***** Provided records *****

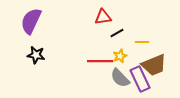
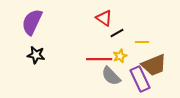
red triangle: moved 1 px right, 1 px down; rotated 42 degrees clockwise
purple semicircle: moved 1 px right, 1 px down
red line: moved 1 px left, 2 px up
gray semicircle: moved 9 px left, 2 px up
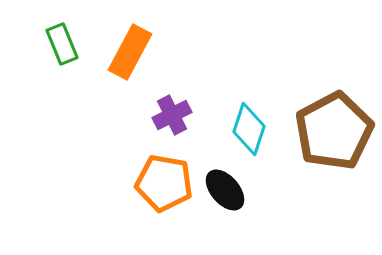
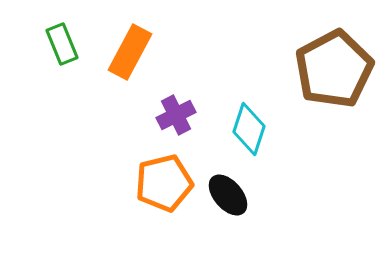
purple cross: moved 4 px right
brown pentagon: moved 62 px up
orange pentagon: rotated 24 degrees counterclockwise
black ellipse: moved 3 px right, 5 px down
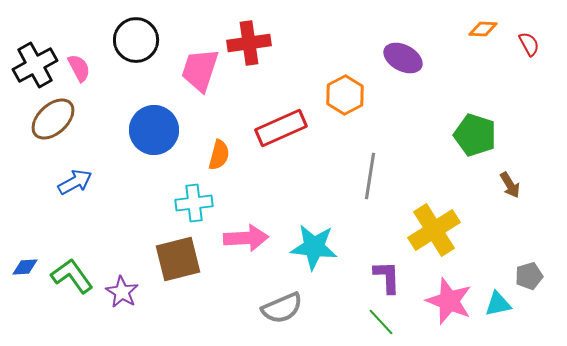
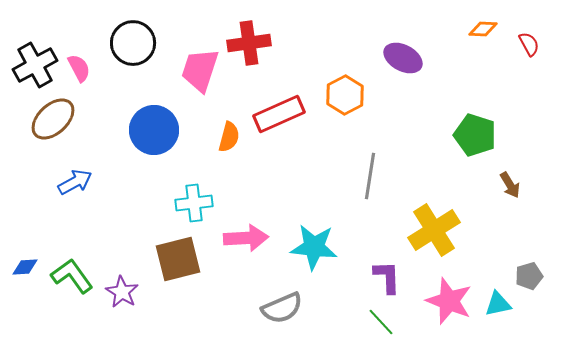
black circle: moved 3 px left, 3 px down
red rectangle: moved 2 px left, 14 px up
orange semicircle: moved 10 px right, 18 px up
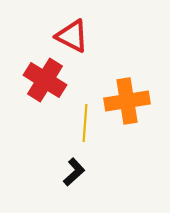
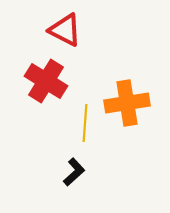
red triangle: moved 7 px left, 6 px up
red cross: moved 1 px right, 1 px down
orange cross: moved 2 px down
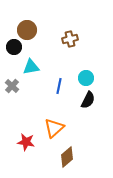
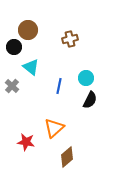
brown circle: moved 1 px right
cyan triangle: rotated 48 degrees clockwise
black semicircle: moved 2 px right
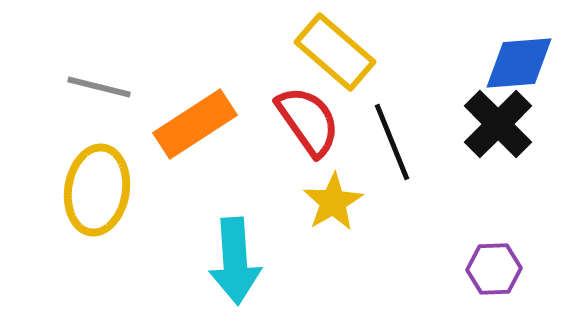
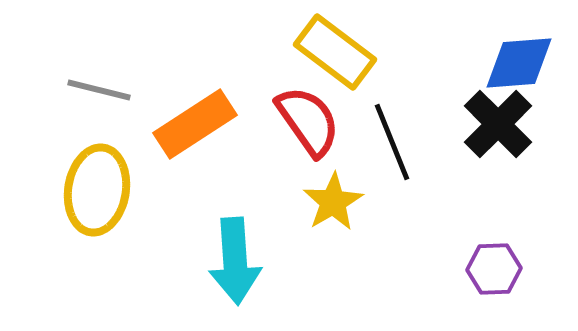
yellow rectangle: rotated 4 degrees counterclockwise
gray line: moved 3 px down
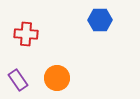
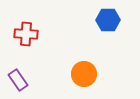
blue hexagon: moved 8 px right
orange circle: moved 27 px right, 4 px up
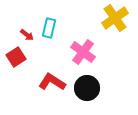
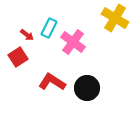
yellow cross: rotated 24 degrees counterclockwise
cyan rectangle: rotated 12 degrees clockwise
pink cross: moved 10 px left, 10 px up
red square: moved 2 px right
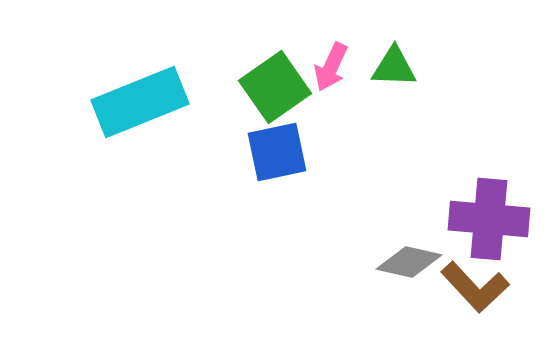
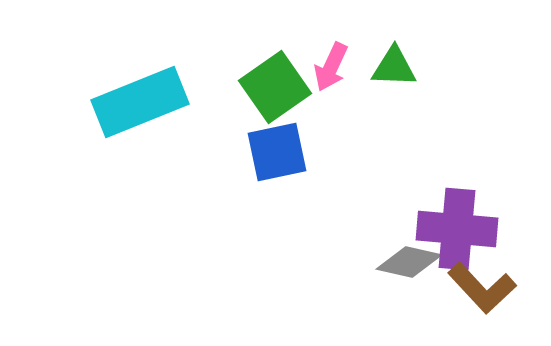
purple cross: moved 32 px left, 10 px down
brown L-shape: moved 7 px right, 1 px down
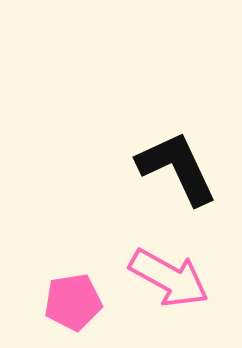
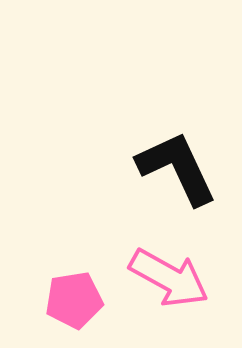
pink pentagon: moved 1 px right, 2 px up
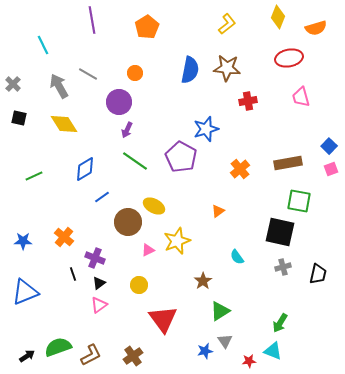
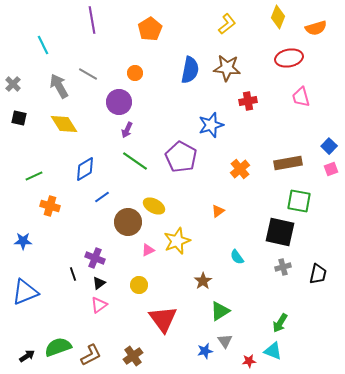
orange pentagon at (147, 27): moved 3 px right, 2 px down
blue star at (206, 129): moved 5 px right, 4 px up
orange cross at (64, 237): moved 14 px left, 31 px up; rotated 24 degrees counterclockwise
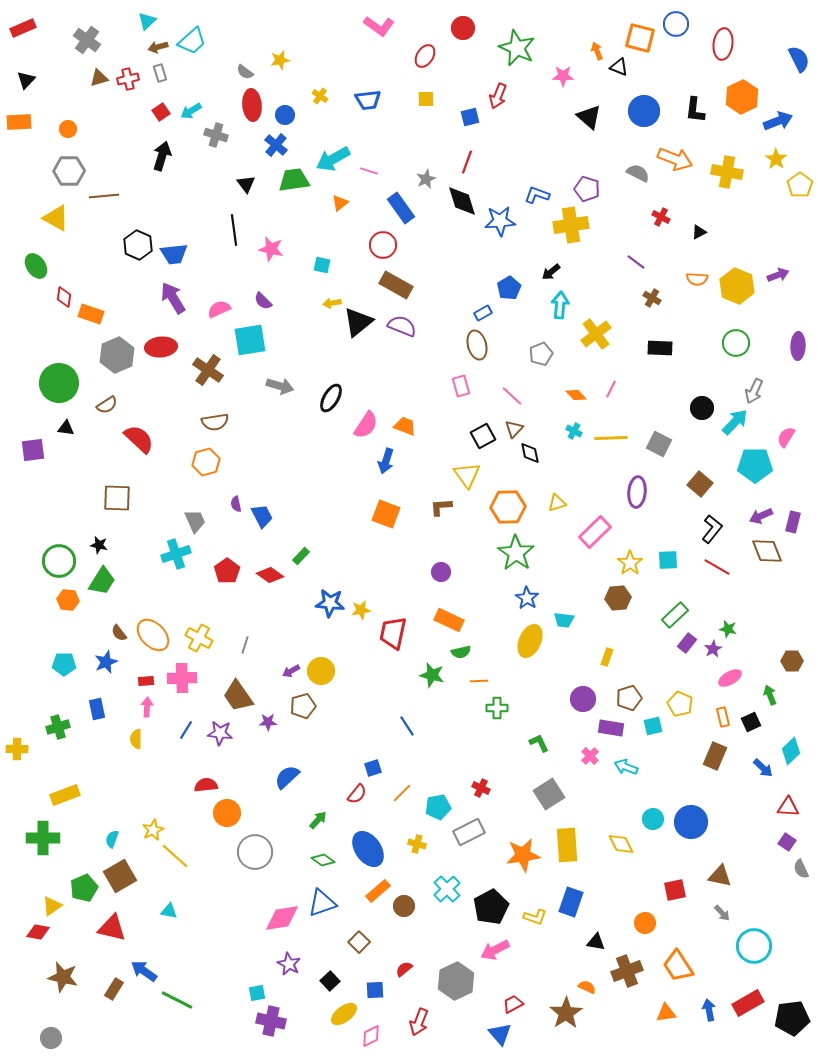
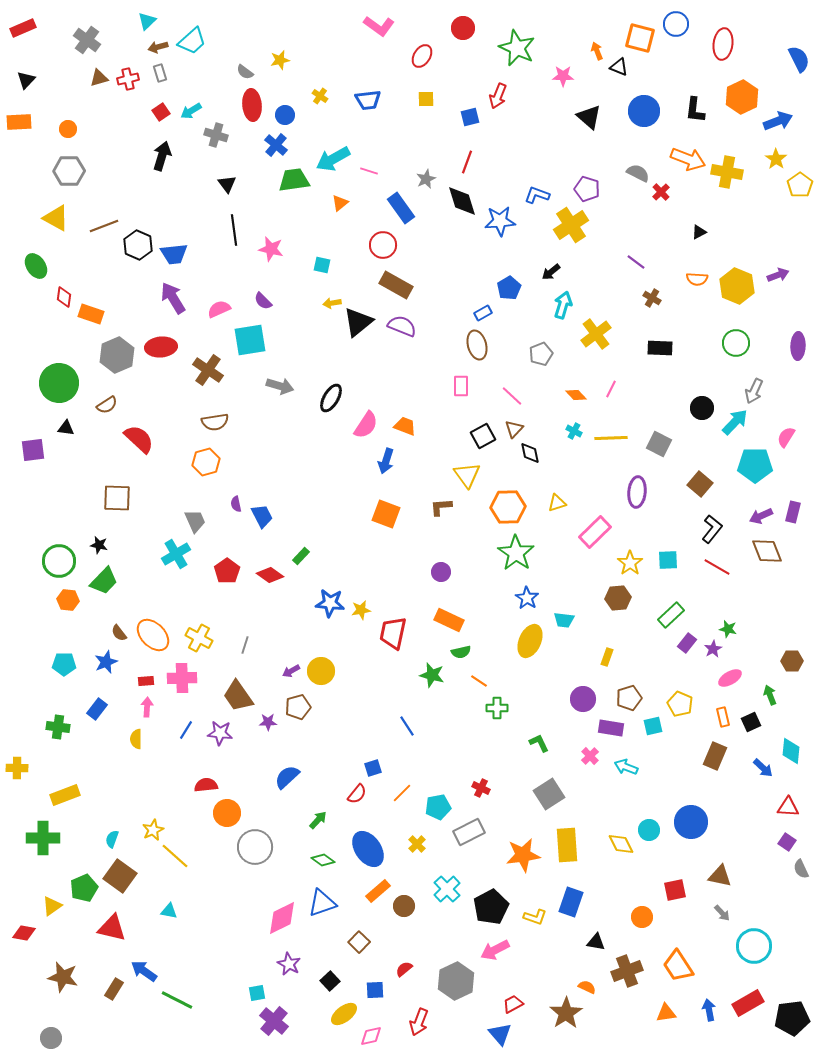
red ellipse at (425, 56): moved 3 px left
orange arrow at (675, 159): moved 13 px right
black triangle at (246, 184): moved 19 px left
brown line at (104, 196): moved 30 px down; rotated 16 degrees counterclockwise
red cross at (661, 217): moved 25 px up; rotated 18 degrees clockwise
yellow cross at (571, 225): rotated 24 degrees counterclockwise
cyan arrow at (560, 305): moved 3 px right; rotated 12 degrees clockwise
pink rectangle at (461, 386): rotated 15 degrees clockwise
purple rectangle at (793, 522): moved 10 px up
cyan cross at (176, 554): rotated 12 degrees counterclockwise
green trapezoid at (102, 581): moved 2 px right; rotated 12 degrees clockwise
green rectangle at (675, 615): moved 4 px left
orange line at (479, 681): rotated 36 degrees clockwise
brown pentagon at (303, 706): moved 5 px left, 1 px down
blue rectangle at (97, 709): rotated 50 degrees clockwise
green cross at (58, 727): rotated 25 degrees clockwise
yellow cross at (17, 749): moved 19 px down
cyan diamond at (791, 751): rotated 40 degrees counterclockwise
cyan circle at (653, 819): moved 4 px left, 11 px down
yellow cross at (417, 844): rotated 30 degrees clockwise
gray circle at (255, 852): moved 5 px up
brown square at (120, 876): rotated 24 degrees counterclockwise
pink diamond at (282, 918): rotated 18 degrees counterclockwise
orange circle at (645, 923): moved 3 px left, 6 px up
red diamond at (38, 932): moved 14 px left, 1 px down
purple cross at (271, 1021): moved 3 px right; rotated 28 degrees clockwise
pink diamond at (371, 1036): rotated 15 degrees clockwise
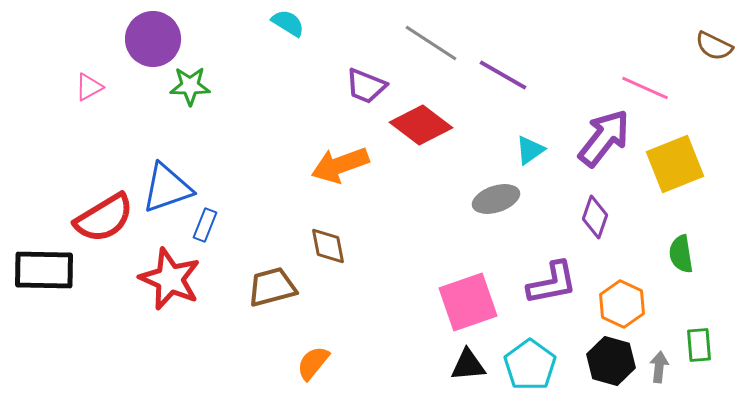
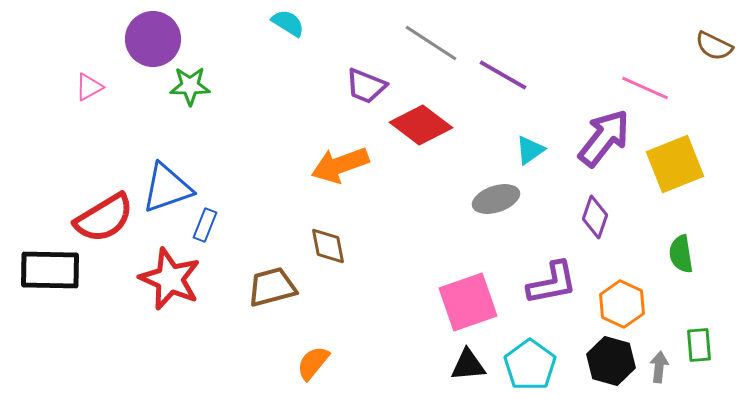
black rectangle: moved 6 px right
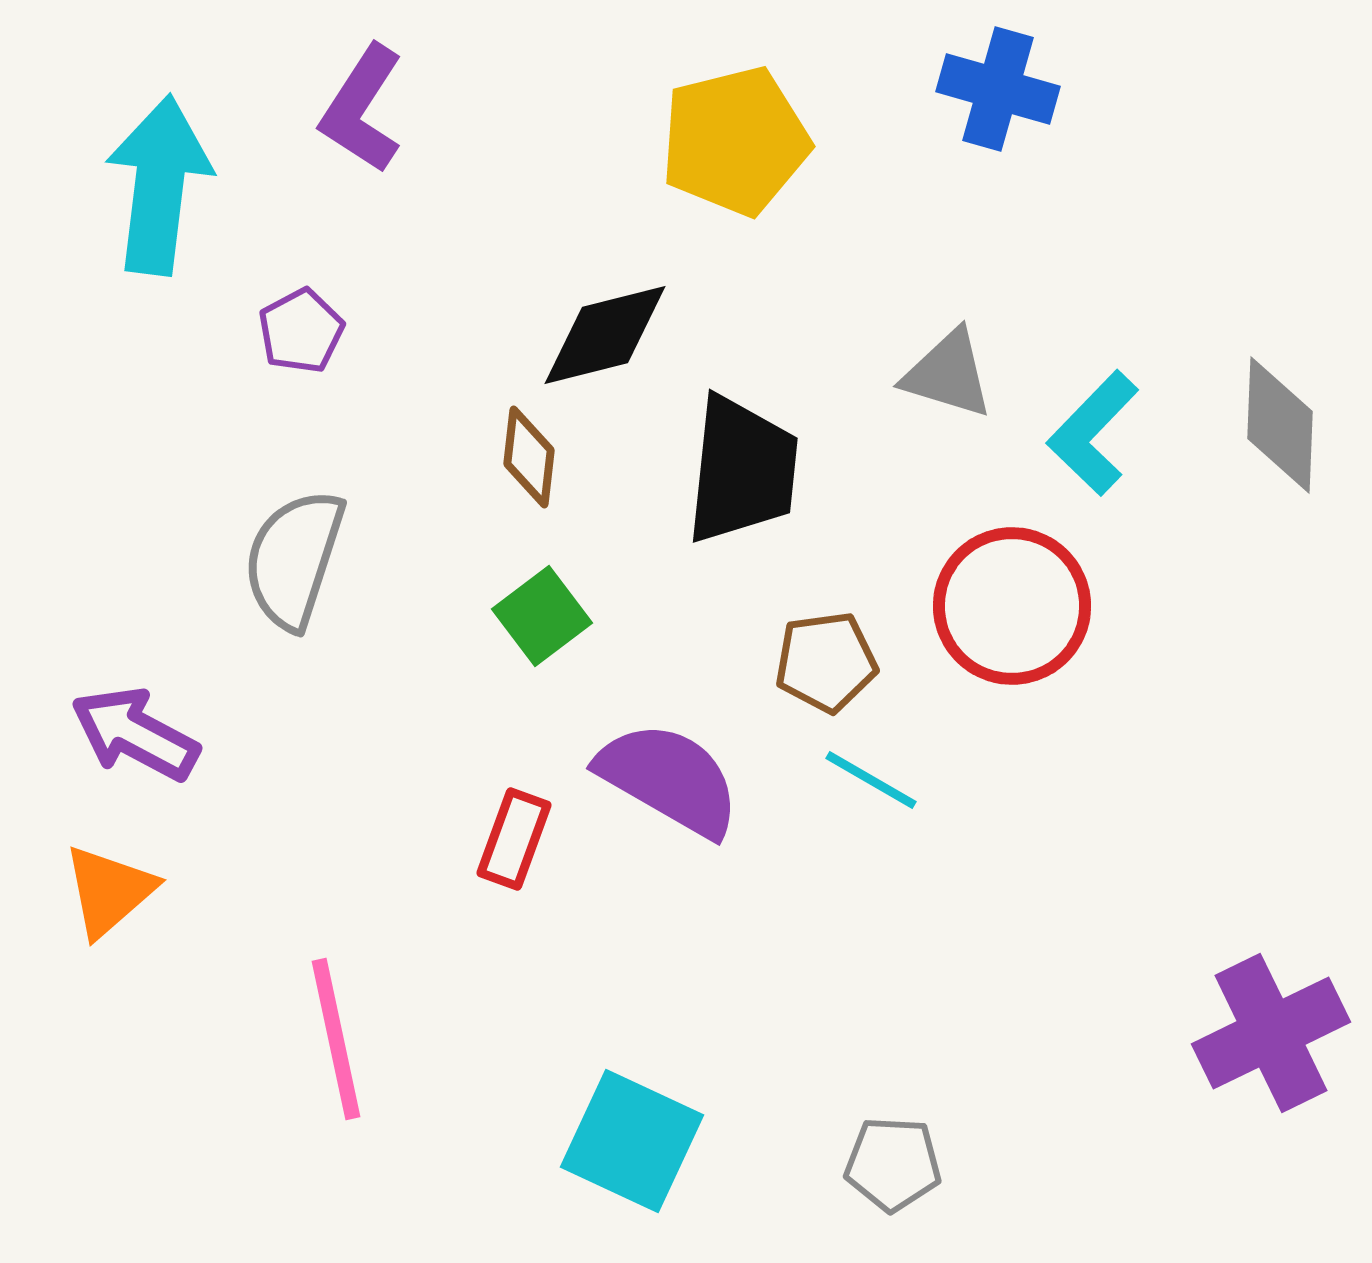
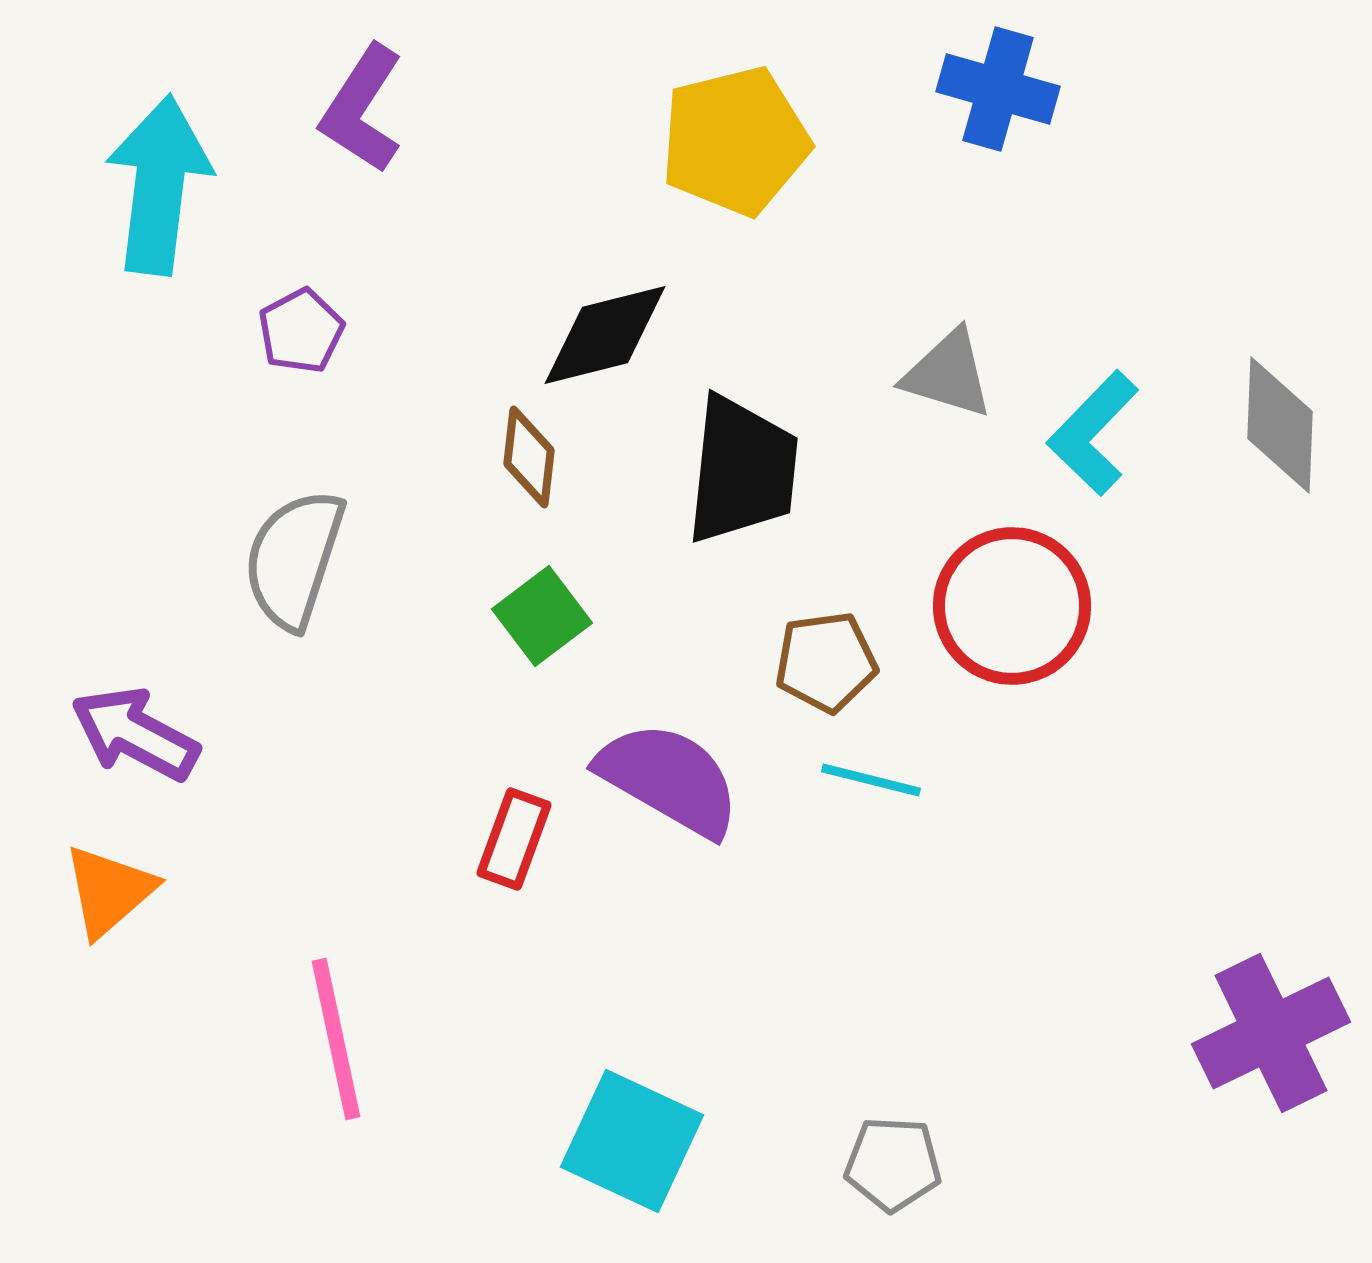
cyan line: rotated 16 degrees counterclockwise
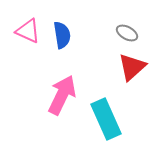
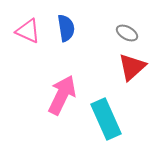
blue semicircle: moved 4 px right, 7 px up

*****

* [Written exercise] Reproduce the lines of the records from the one containing "purple cross: moved 32 px left, 10 px down" through the one containing "orange cross at", both included, and omit the pictures.

* [Task output]
purple cross: moved 32 px left, 10 px down
brown L-shape: moved 7 px right, 1 px down
pink pentagon: moved 1 px right, 2 px up
orange pentagon at (147, 27): moved 3 px right, 2 px down
blue star at (206, 129): moved 5 px right, 4 px up
orange cross at (64, 237): moved 14 px left, 31 px up; rotated 24 degrees counterclockwise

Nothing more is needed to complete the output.